Edit difference data
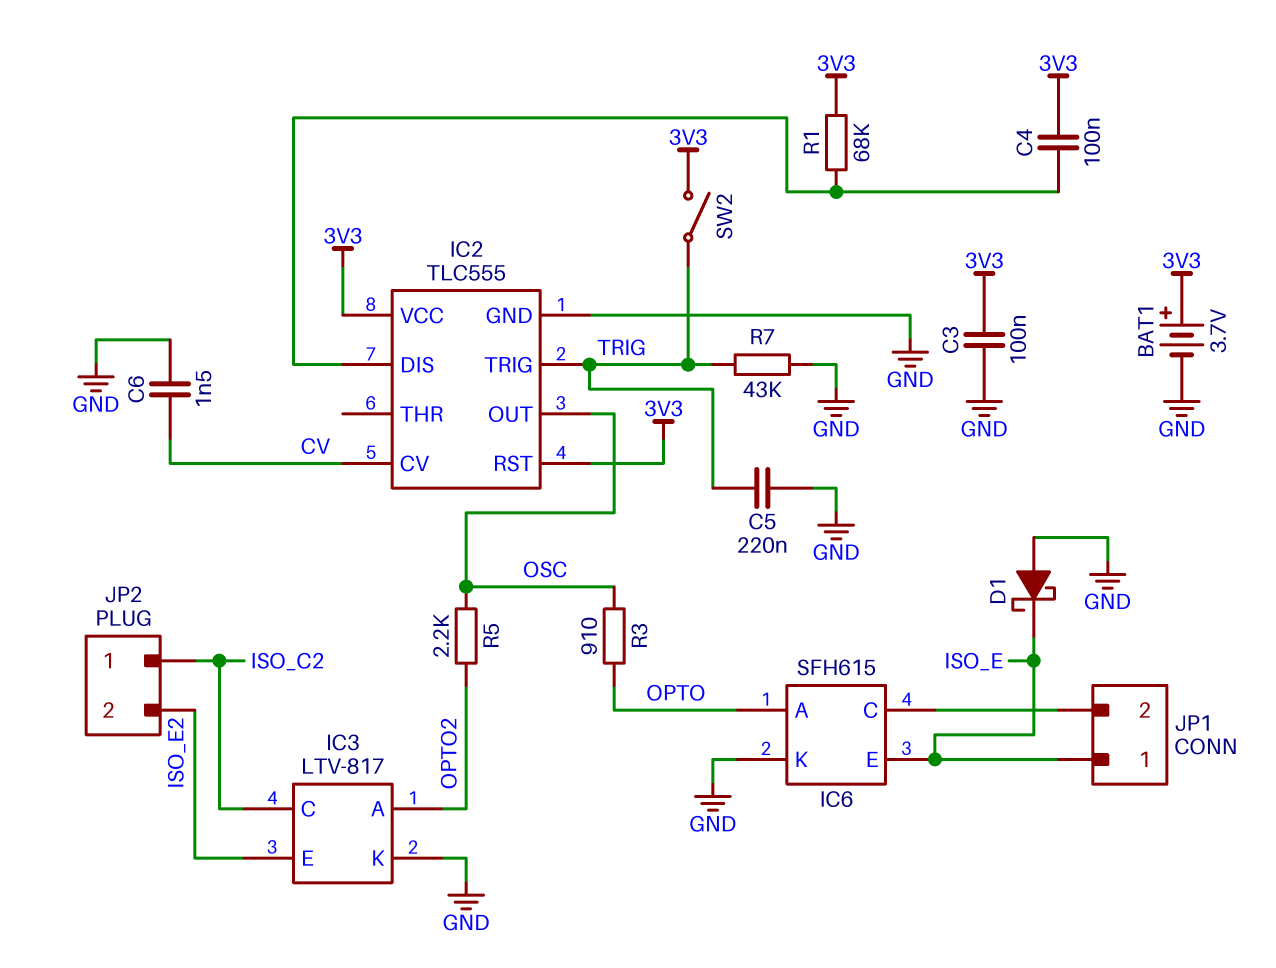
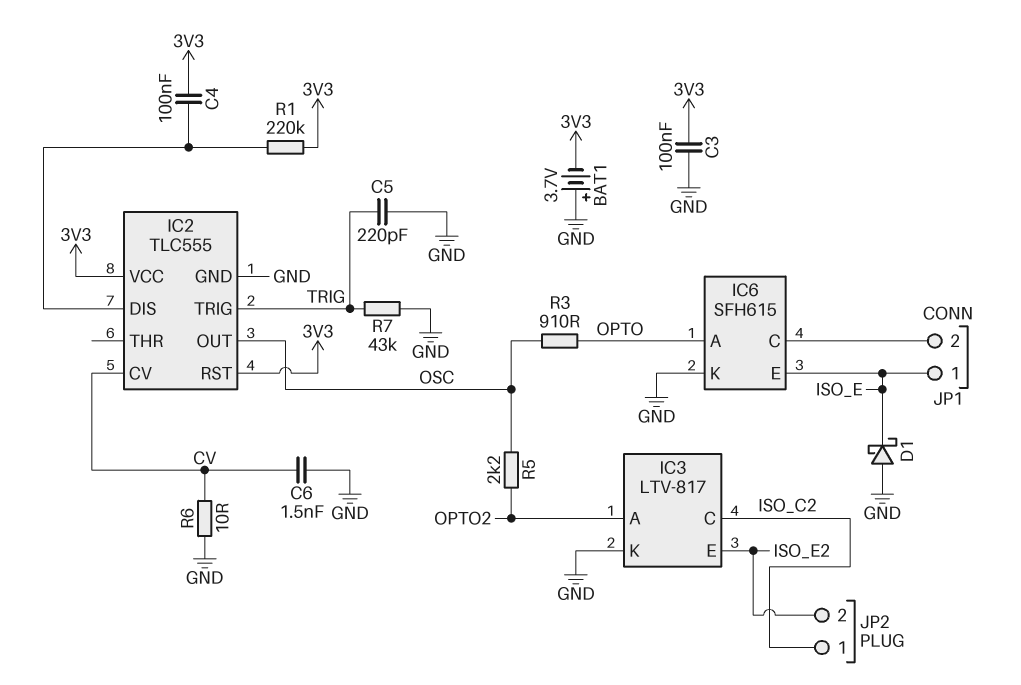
BAT1: 3.7V (plus 3V3, minus GND) -> 3.7V (plus GND, minus 3V3)
C5: 220nF (GND, TRIG) -> 220pF (GND, TRIG)
R1: 68k (3V3, IC2/DIS) -> 220k (3V3, IC2/DIS)
R6: none -> 10 (CV, GND)
SW2: switch (3V3, TRIG) -> none

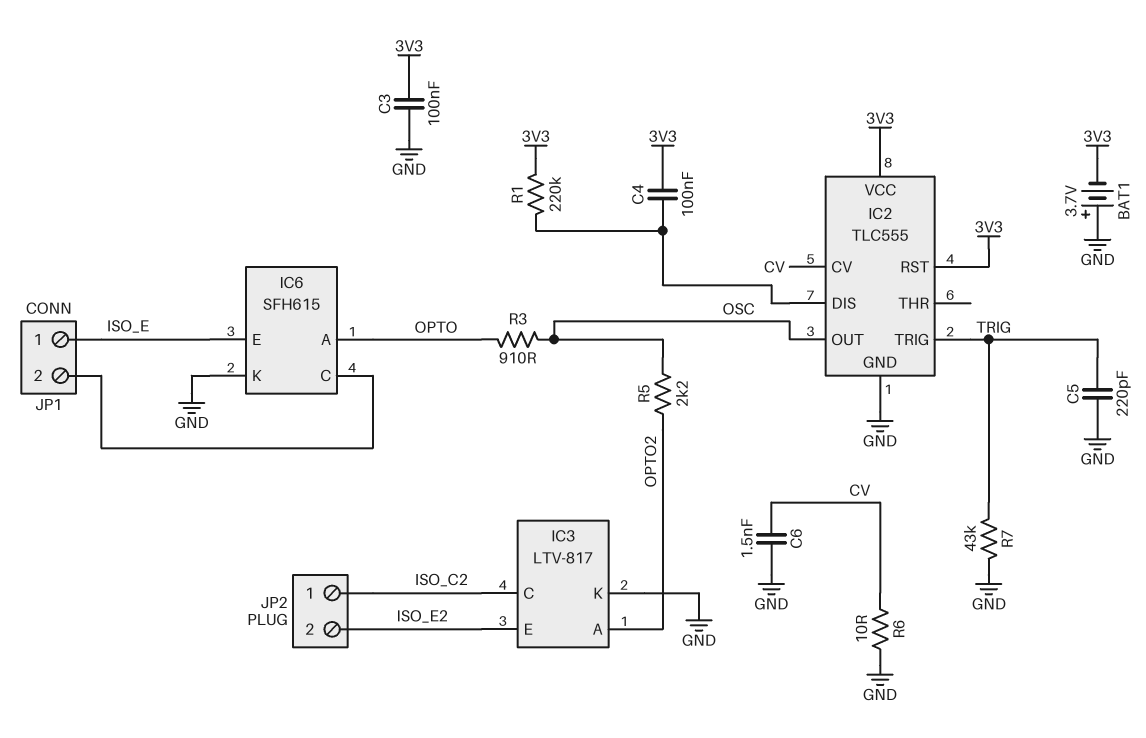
D1: schottky (A GND, K ISO_E) -> none

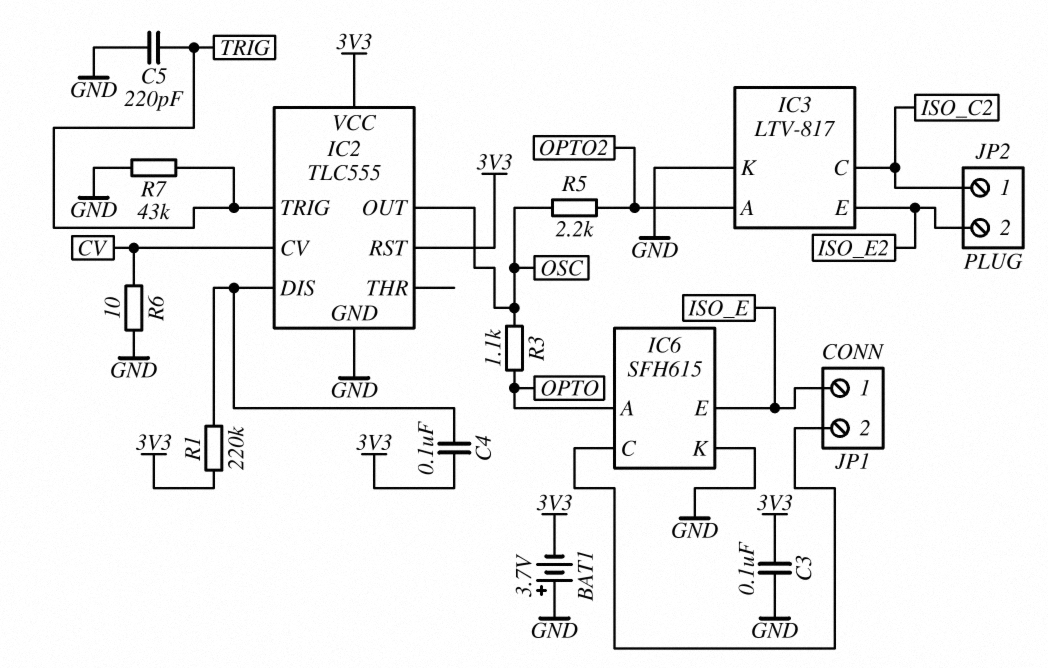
C6: 1.5nF (CV, GND) -> none
R3: 910 (OPTO, OSC) -> 1.1k (OPTO, OSC)

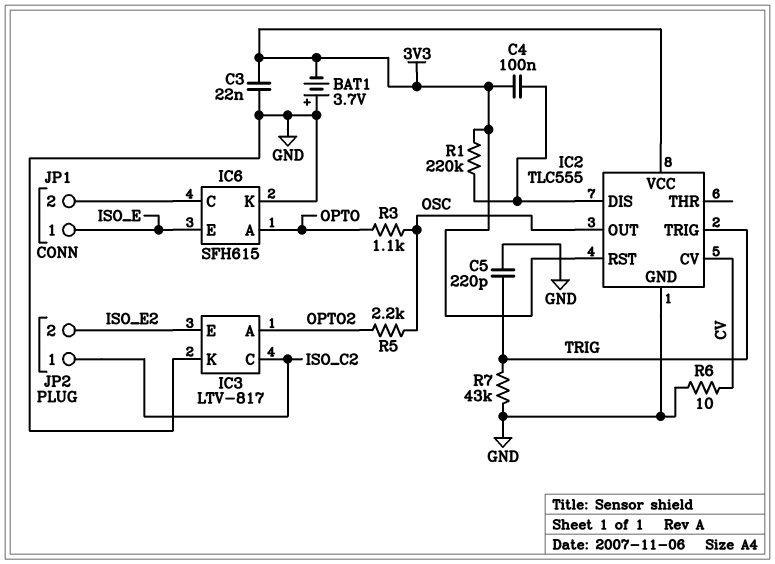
C3: 100nF (3V3, GND) -> 22nF (3V3, GND)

*TO DO:* Each record should appear again exactly as it stands, with no picture included.

*YOUR RESPONSE:*
BAT1: 3.7V (plus 3V3, minus GND) -> 3.7V (plus GND, minus 3V3)
C5: 220nF (GND, TRIG) -> 220pF (GND, TRIG)
R1: 68k (3V3, IC2/DIS) -> 220k (3V3, IC2/DIS)
R6: none -> 10 (CV, GND)
SW2: switch (3V3, TRIG) -> none

D1: schottky (A GND, K ISO_E) -> none

C6: 1.5nF (CV, GND) -> none
R3: 910 (OPTO, OSC) -> 1.1k (OPTO, OSC)

C3: 100nF (3V3, GND) -> 22nF (3V3, GND)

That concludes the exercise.